Work item: This exercise requires an exact copy of each line from the one containing "white slope B4:C5" down to the last line below.

** Opening Records supplied block **

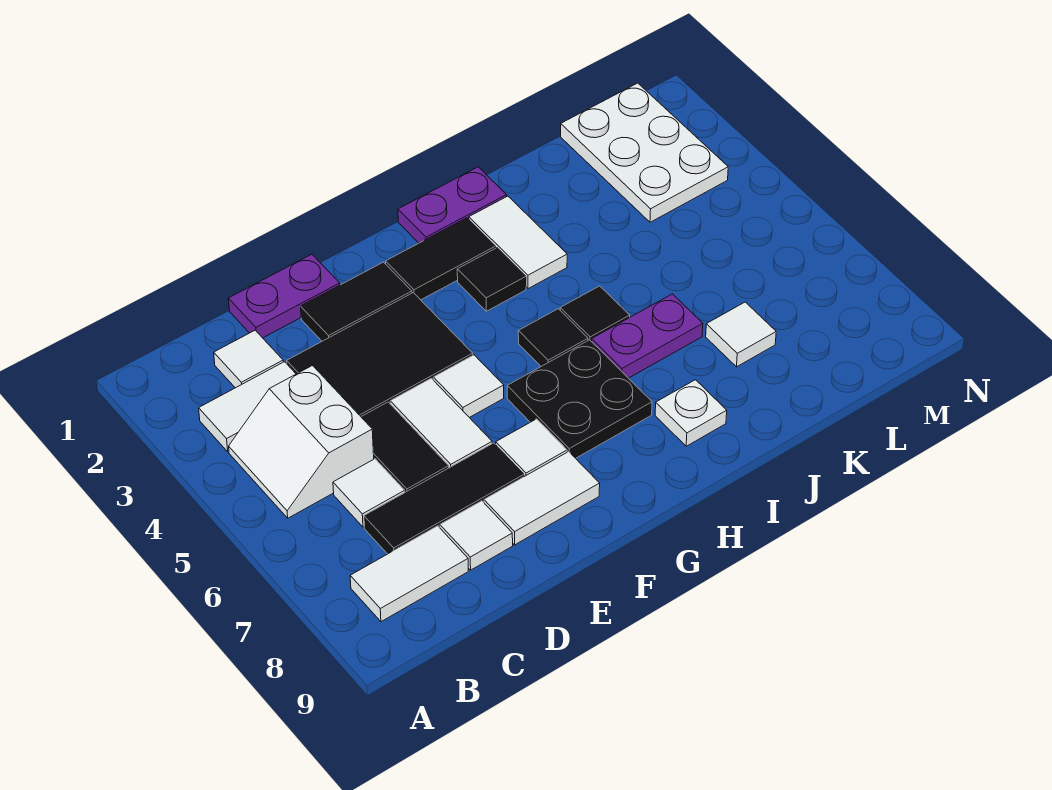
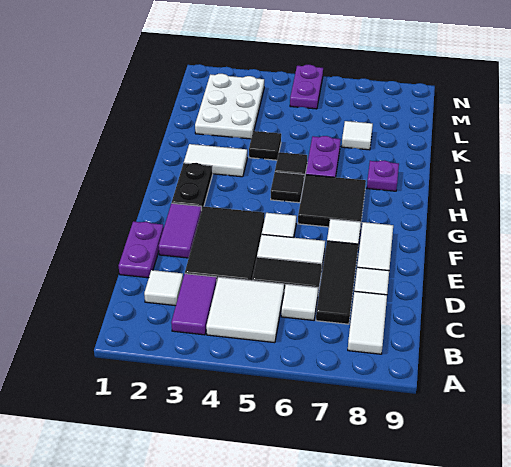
white tile B3:C3 level 1 -> purple tile B3:C3 level 1
white slope B4:C5 level 1 top C -> white tile B4:C5 level 1
black tile E2:F2 level 1 -> purple tile E2:F2 level 1
black tile G2:H2 level 1 -> black plate G2:H2 level 1
black plate G6:H7 level 1 -> black tile G6:H7 level 1
purple plate H1:I1 level 1 -> purple plate M5:N5 level 1
black tile H3 level 1 -> black tile J4 level 1
white plate I8 level 1 -> purple plate I8 level 1
white plate L1:M3 level 1 -> white plate K2:M3 level 1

** Closing Records supplied block **

Exercise response:
white slope B4:C5 level 1 top C -> white tile B4:C5 level 1
black tile E2:F2 level 1 -> purple tile E2:F2 level 1
black tile G2:H2 level 1 -> black plate G2:H2 level 1
black plate G6:H7 level 1 -> black tile G6:H7 level 1
purple plate H1:I1 level 1 -> purple plate M5:N5 level 1
black tile H3 level 1 -> black tile J4 level 1
white plate I8 level 1 -> purple plate I8 level 1
white plate L1:M3 level 1 -> white plate K2:M3 level 1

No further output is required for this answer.